* About this task *
Start with the first line of the records below. Output each line exactly, ending with the one that contains "resize,scissors/purple,(272 392 112".

▼

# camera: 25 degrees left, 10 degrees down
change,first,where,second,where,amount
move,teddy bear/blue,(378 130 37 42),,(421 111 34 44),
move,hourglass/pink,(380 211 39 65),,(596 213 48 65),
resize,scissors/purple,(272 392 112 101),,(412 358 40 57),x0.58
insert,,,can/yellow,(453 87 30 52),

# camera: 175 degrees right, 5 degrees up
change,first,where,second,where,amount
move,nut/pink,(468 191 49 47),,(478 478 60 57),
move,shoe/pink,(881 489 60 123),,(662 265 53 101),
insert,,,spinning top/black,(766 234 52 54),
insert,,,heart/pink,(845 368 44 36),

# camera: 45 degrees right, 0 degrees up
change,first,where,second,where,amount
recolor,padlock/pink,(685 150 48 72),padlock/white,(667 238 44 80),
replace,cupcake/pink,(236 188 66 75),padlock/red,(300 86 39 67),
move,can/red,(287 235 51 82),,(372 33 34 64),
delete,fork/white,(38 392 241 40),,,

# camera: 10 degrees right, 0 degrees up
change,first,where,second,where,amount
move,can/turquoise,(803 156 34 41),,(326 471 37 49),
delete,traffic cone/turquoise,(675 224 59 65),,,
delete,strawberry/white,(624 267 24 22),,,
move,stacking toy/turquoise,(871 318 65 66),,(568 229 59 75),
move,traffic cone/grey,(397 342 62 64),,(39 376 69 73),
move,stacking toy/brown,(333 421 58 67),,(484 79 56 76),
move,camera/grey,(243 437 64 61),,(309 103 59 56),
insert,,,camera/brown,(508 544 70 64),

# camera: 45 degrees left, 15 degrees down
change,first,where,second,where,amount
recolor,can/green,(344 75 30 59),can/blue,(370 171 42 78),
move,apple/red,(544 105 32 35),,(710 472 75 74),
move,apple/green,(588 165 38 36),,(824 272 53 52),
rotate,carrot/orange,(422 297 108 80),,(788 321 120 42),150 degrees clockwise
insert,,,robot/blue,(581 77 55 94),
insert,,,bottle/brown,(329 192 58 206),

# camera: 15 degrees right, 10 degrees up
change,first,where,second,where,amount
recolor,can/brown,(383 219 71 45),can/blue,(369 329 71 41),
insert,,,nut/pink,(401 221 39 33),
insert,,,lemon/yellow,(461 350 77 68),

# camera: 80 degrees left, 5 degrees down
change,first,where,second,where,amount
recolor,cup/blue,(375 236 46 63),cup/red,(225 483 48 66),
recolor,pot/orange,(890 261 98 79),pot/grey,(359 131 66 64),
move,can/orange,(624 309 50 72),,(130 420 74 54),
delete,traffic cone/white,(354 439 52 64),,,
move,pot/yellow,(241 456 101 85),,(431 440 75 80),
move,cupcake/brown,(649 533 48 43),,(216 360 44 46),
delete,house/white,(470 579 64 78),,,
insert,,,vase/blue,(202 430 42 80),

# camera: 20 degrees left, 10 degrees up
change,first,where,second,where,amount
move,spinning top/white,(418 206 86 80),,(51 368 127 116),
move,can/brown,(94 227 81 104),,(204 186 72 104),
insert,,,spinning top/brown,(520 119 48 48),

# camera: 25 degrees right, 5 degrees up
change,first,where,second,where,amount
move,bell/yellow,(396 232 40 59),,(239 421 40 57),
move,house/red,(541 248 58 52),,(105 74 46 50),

▲

* Exercise output *
# camera: 25 degrees left, 10 degrees down
change,first,where,second,where,amount
move,teddy bear/blue,(378 130 37 42),,(421 111 34 44),
move,hourglass/pink,(380 211 39 65),,(596 213 48 65),
resize,scissors/purple,(272 392 112 101),,(412 358 40 57),x0.58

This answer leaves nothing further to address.